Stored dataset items
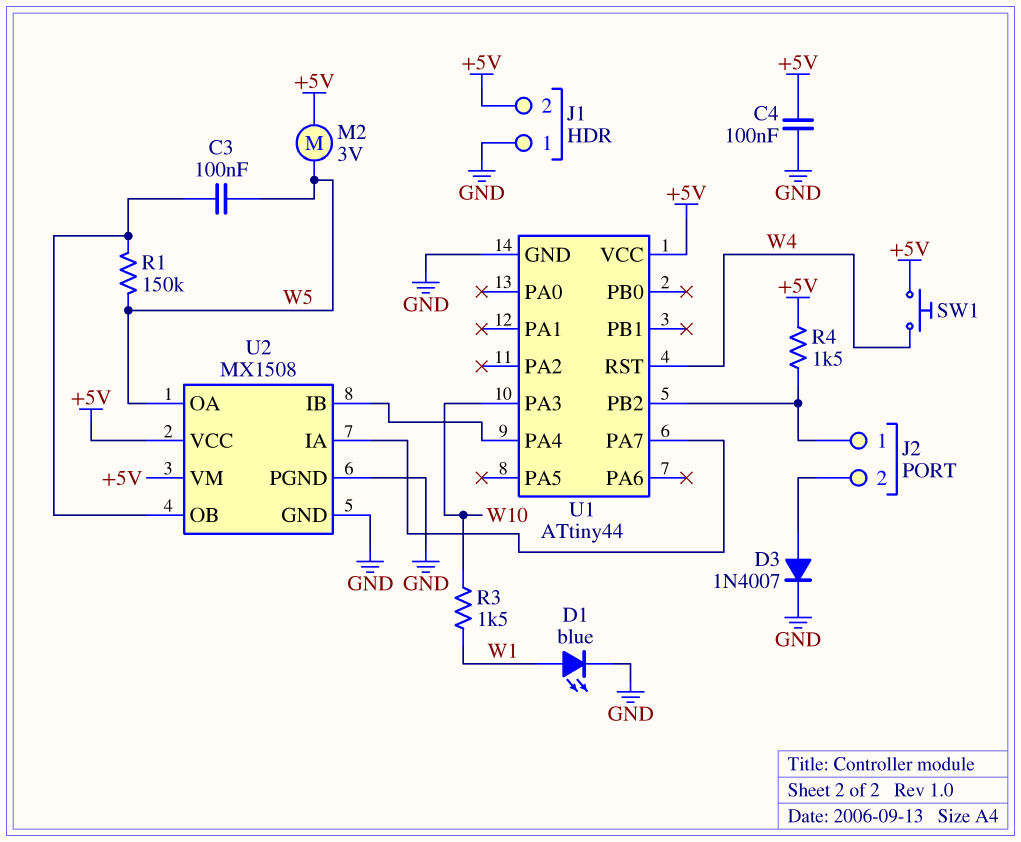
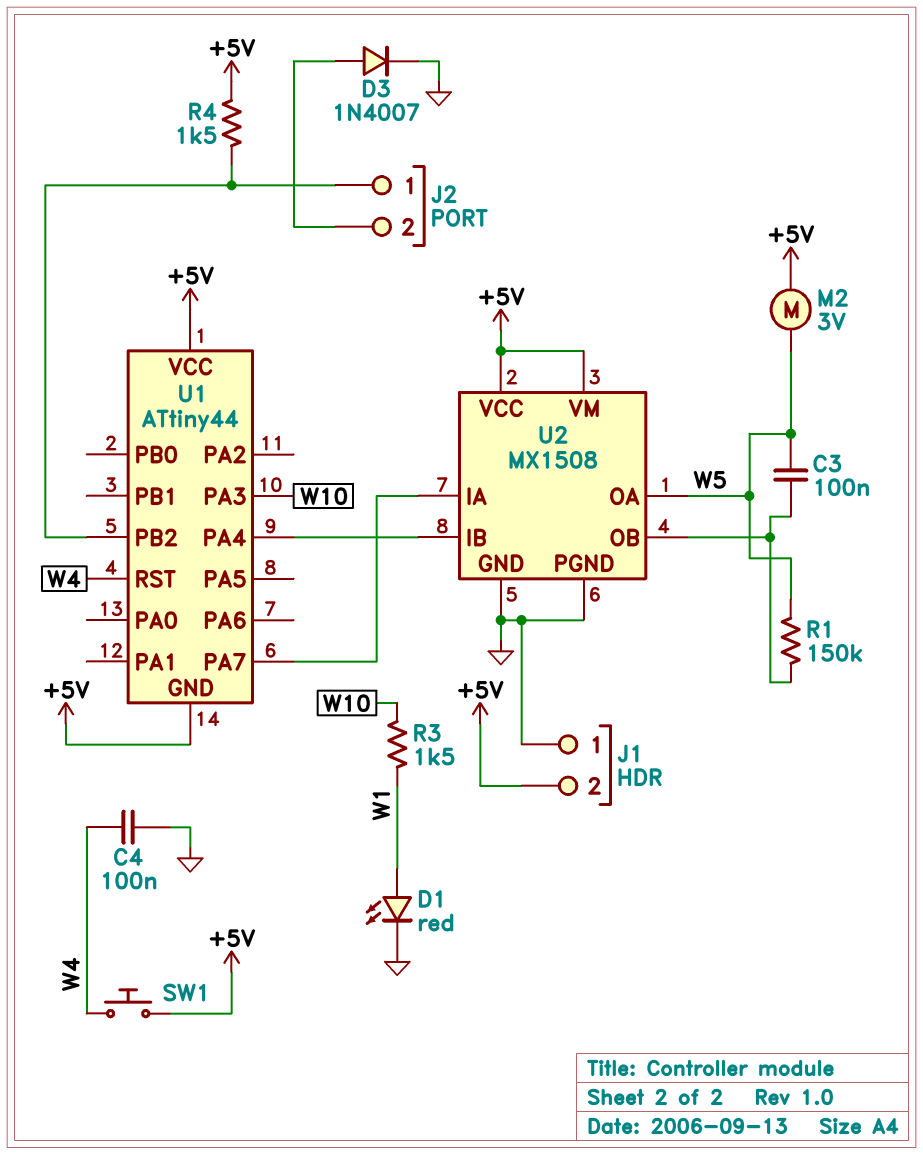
C4: 100nF (+5V, GND) -> 100nF (GND, W4)
D1: LED blue (A W1, K GND) -> LED red (A W1, K GND)
U1 pin GND: GND -> +5V

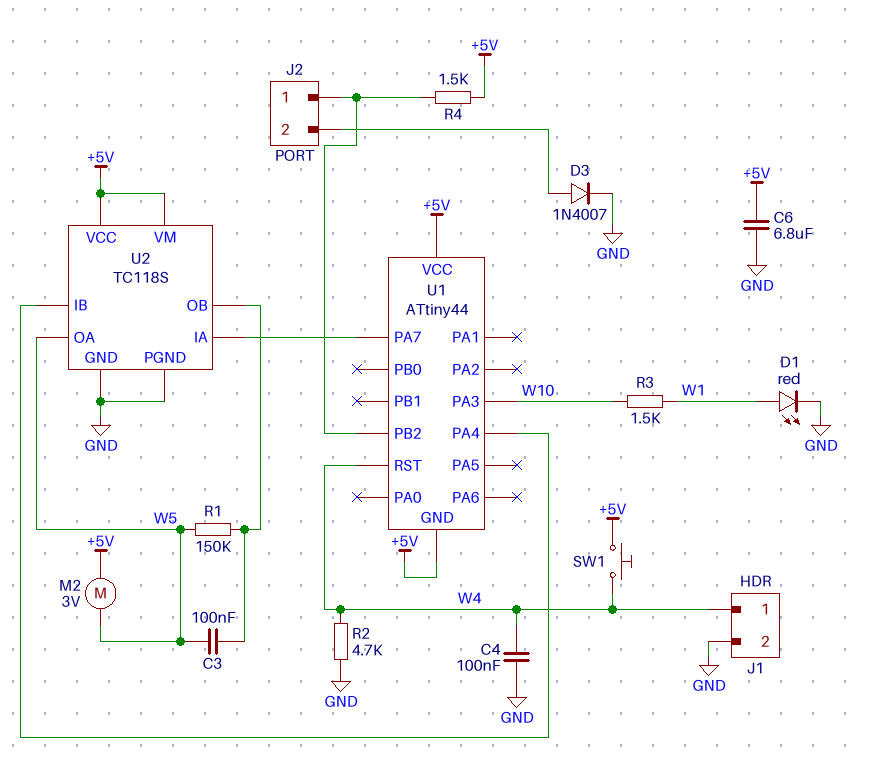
C6: none -> 6.8uF (+5V, GND)
J1 pin 1: GND -> W4
J1 pin 2: +5V -> GND
R2: none -> 4.7k (GND, W4)
U2: MX1508 -> TC118S

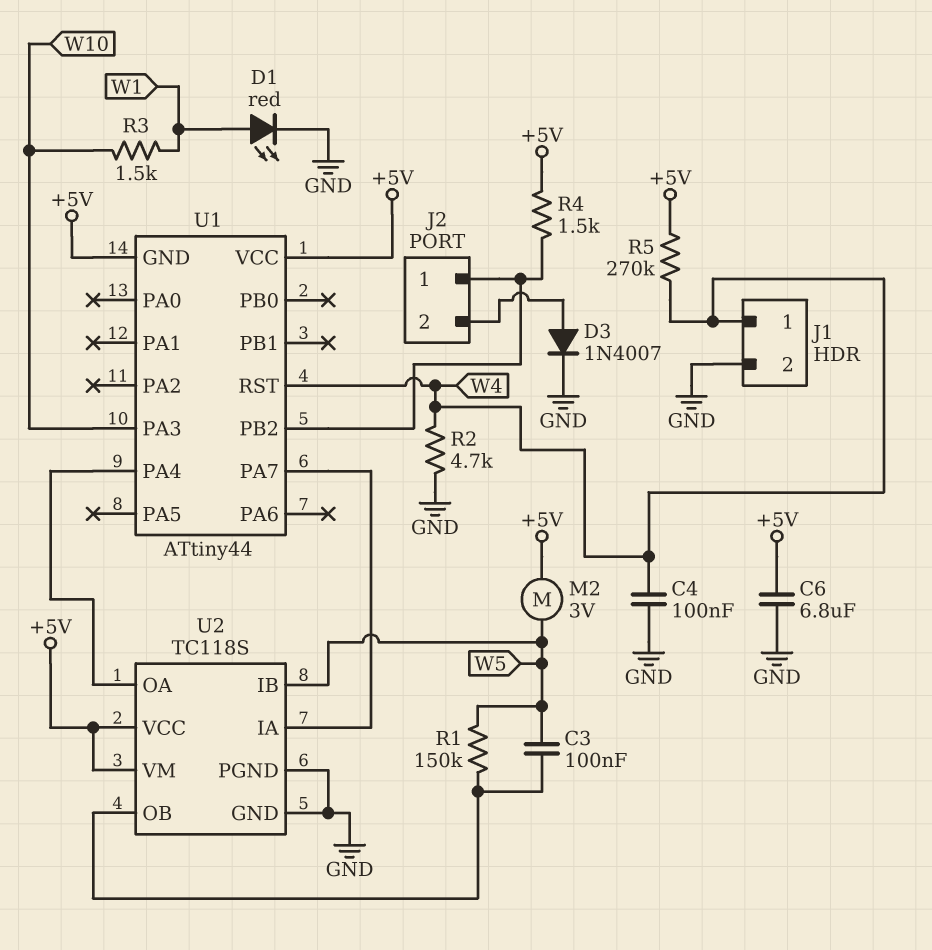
R5: none -> 270k (+5V, W4)
SW1: button (+5V, W4) -> none
U2 pin IB: U1/PA4 -> W5
U2 pin OA: W5 -> U1/PA4

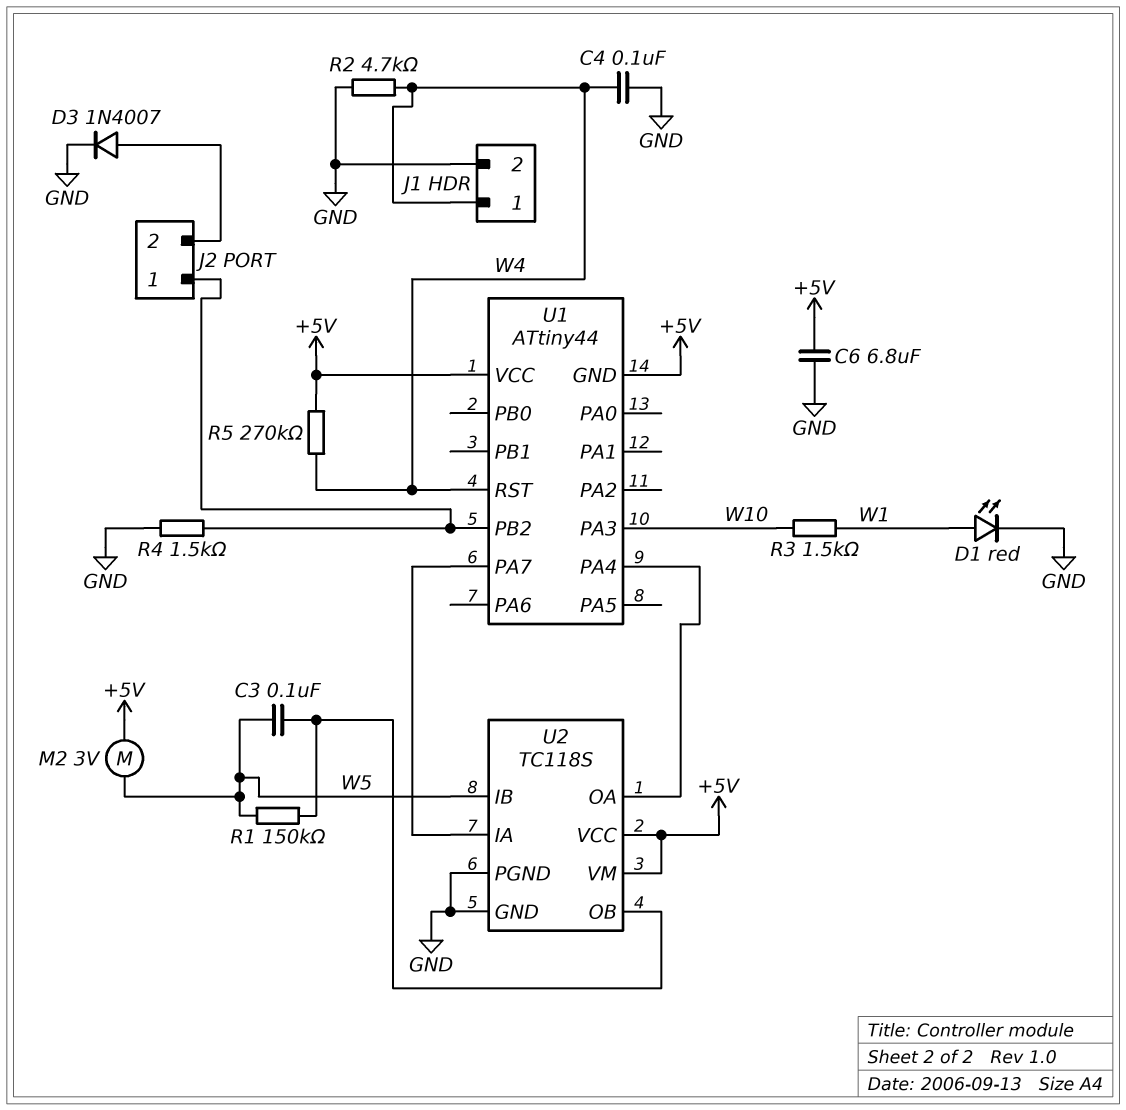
R4: 1.5k (+5V, J2/1) -> 1.5k (GND, J2/1)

● PROMPT
The entries should be printed again exactly as written, leaving all pictures out.

● RESPONSE
C4: 100nF (+5V, GND) -> 100nF (GND, W4)
D1: LED blue (A W1, K GND) -> LED red (A W1, K GND)
U1 pin GND: GND -> +5V

C6: none -> 6.8uF (+5V, GND)
J1 pin 1: GND -> W4
J1 pin 2: +5V -> GND
R2: none -> 4.7k (GND, W4)
U2: MX1508 -> TC118S

R5: none -> 270k (+5V, W4)
SW1: button (+5V, W4) -> none
U2 pin IB: U1/PA4 -> W5
U2 pin OA: W5 -> U1/PA4

R4: 1.5k (+5V, J2/1) -> 1.5k (GND, J2/1)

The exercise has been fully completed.